◆ **RECORDED INFORMATION**:
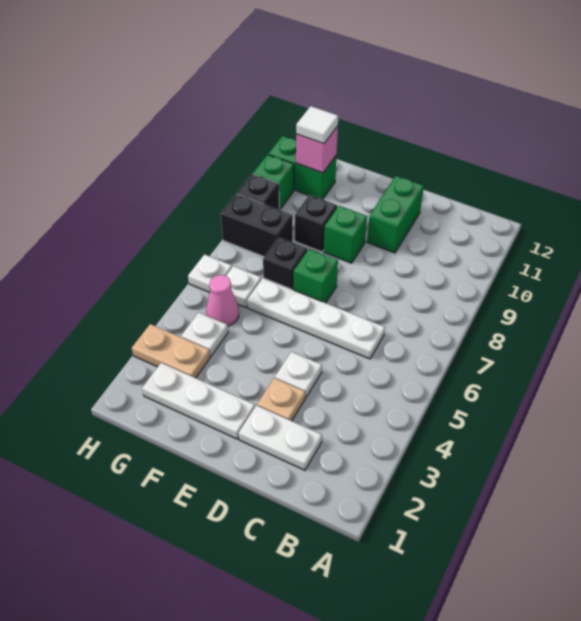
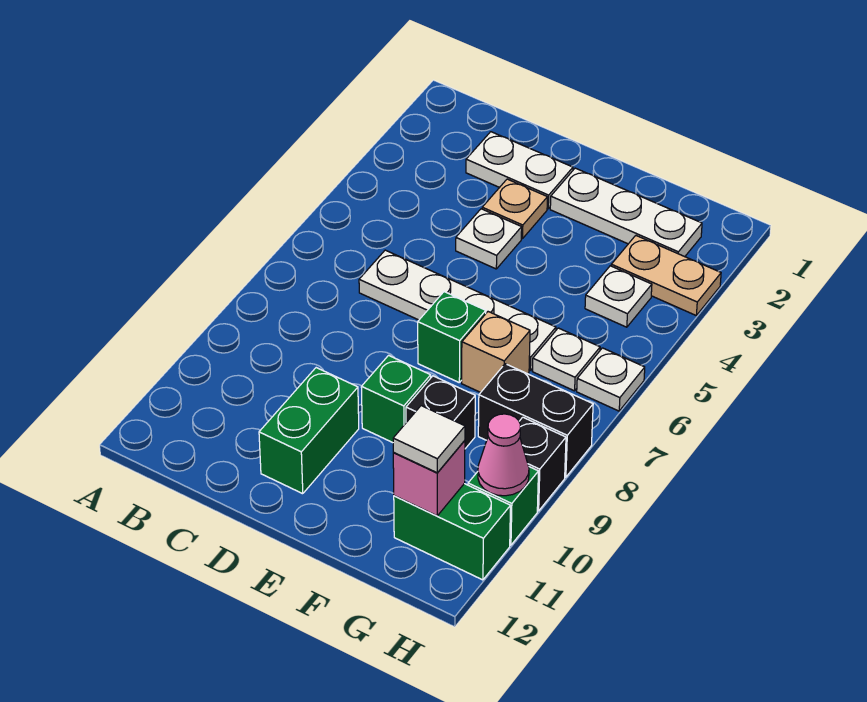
black brick F7 level 1 -> tan brick F7 level 1
pink cone G5 level 1 -> pink cone H10 level 2

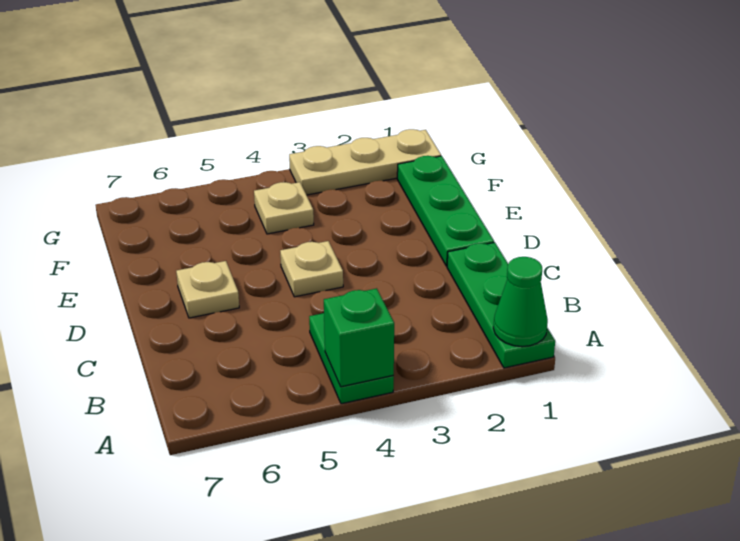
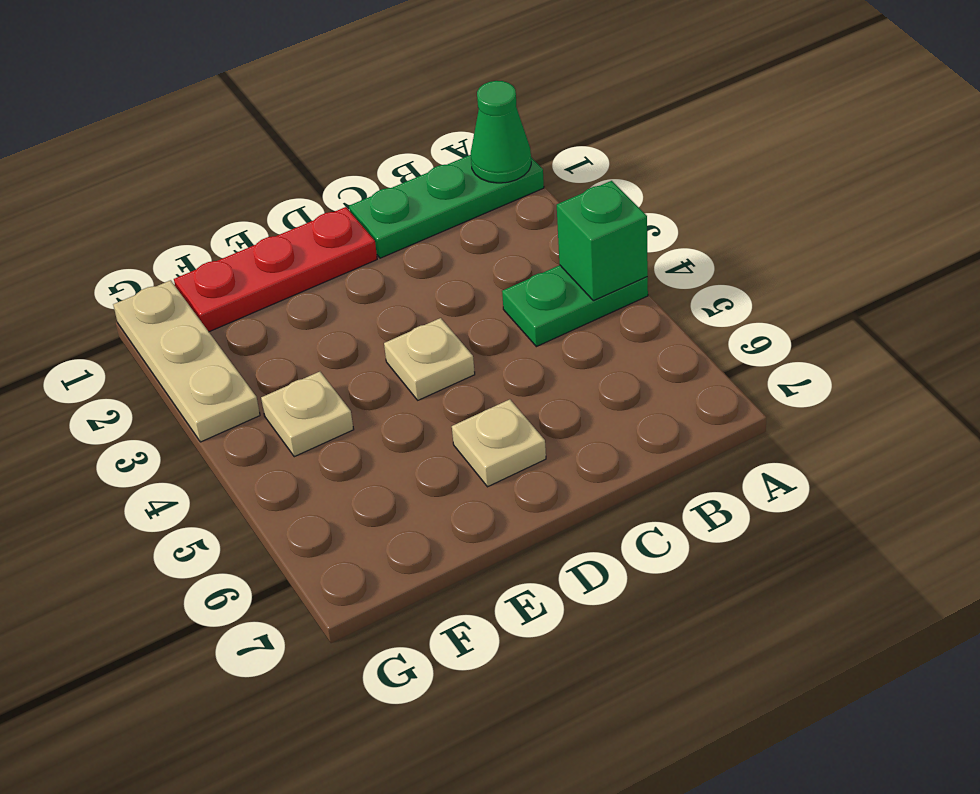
green plate D1:F1 level 1 -> red plate D1:F1 level 1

◆ **TASK DIRECTIONS**: The material should be returned verbatim, with all images omitted.

◆ **OUTPUT OF THE EXERCISE**:
black brick F7 level 1 -> tan brick F7 level 1
pink cone G5 level 1 -> pink cone H10 level 2

green plate D1:F1 level 1 -> red plate D1:F1 level 1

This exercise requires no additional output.